### AIM OF THE TASK
If a line includes the word "green", it belongs in the count; state the total for the data below and add nothing.

### THE INPUT
------------------------------
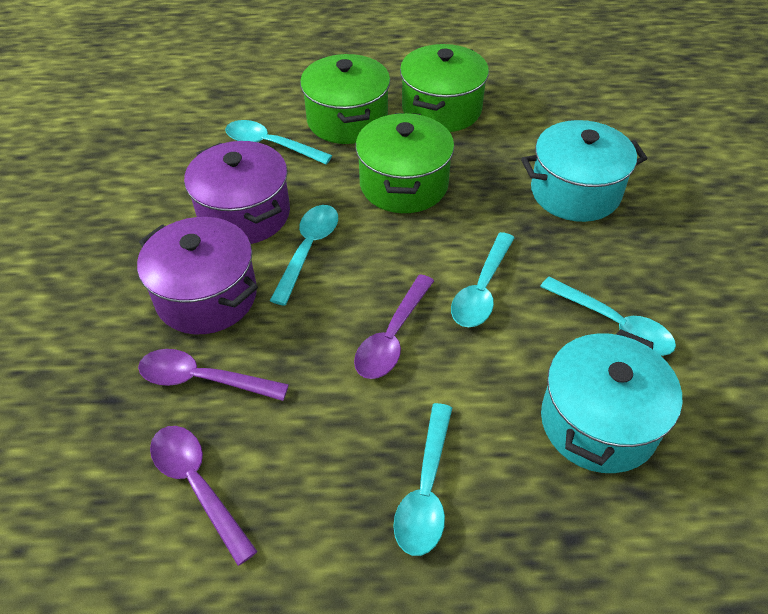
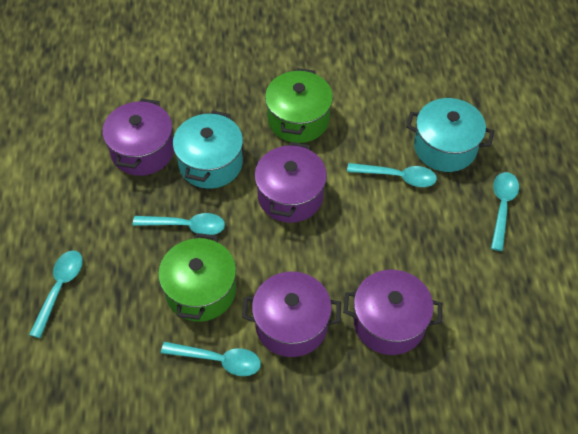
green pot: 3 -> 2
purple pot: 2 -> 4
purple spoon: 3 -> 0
------------------------------
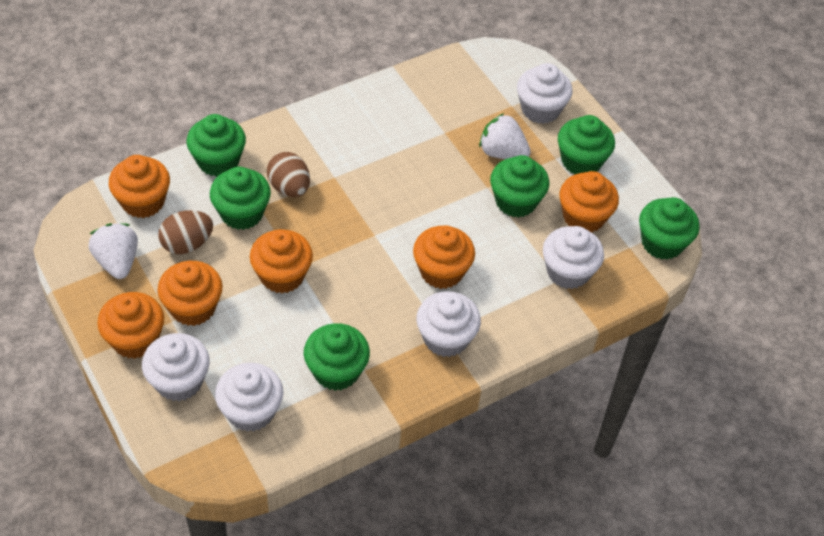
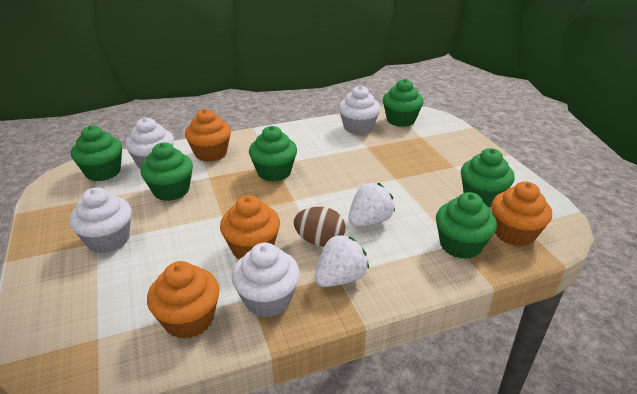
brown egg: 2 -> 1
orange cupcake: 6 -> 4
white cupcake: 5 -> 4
------------------------------
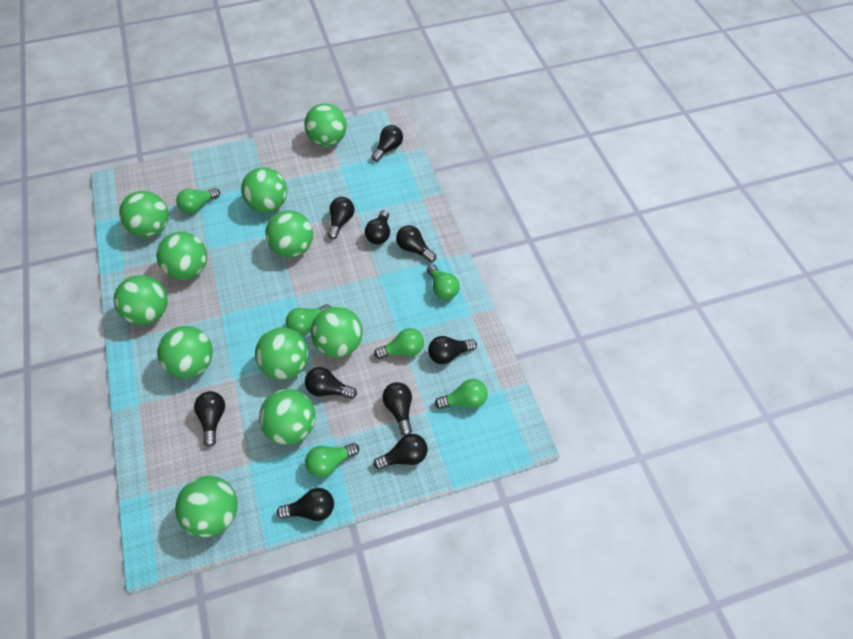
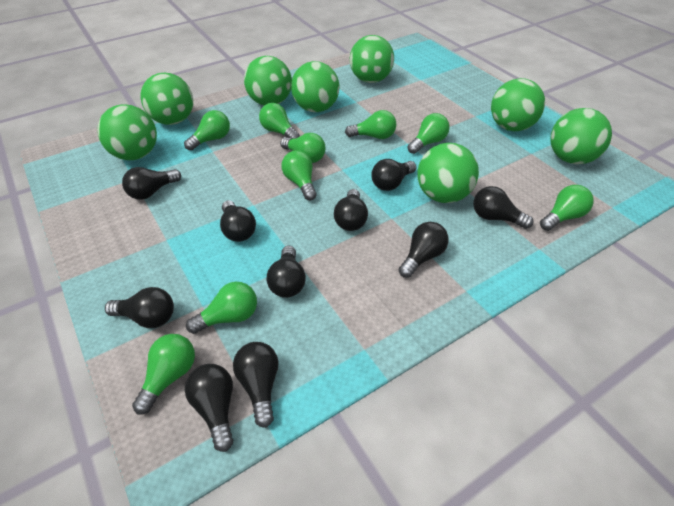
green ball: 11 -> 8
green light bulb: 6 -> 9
------------------------------
### OUTPUT OF THE TASK
3